*TASK DIRECTIONS*
All of the records below are to be given again word for word, with the pictures removed.

*THE RECORDS*
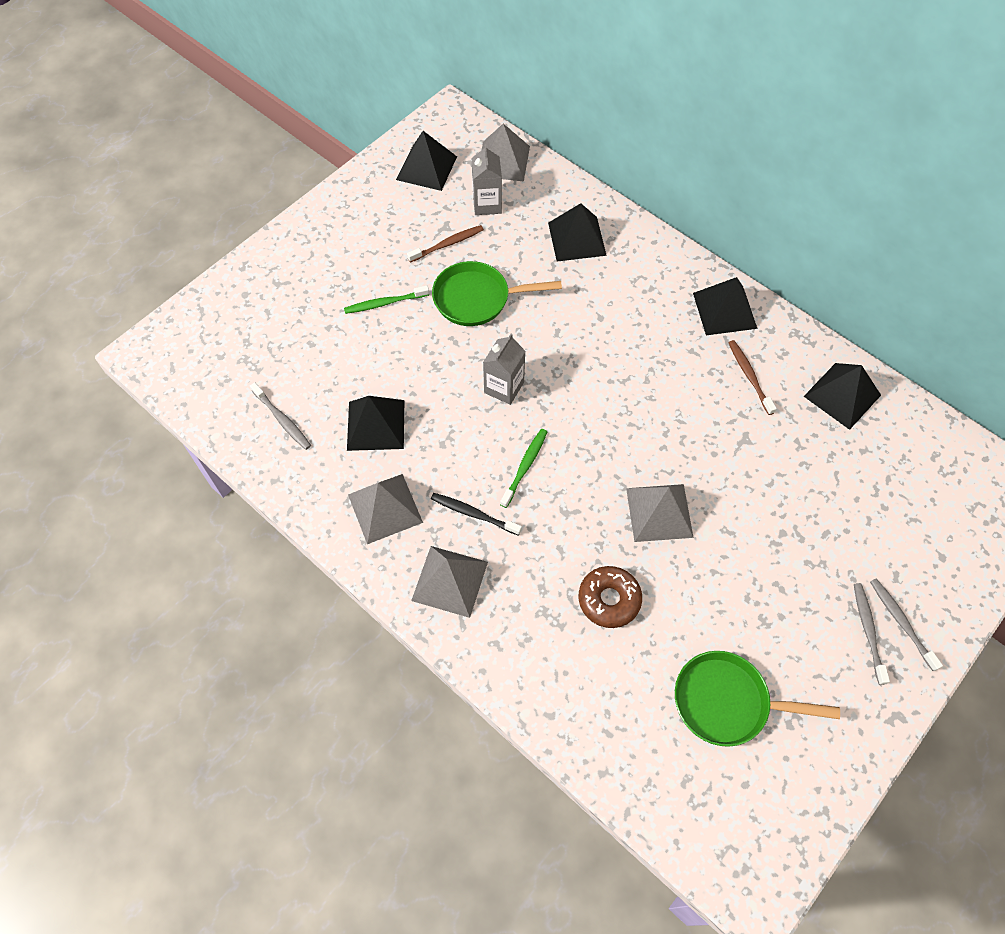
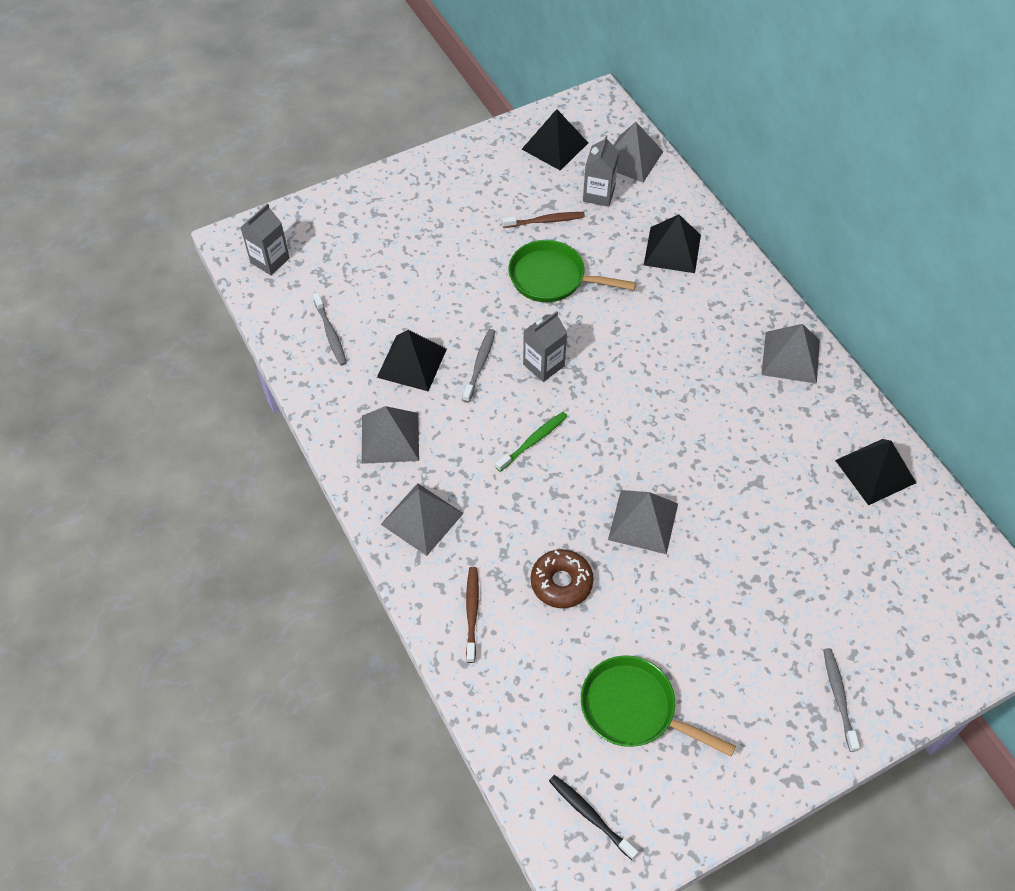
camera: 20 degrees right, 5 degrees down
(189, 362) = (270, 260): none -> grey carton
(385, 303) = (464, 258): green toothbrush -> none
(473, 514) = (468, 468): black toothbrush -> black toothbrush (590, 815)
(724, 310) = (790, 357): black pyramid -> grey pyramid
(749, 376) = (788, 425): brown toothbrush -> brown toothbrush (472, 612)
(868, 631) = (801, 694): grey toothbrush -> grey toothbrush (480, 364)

*TASK ANSWER*
camera: 20 degrees right, 5 degrees down
(189, 362) = (270, 260): none -> grey carton
(385, 303) = (464, 258): green toothbrush -> none
(473, 514) = (468, 468): black toothbrush -> black toothbrush (590, 815)
(724, 310) = (790, 357): black pyramid -> grey pyramid
(749, 376) = (788, 425): brown toothbrush -> brown toothbrush (472, 612)
(868, 631) = (801, 694): grey toothbrush -> grey toothbrush (480, 364)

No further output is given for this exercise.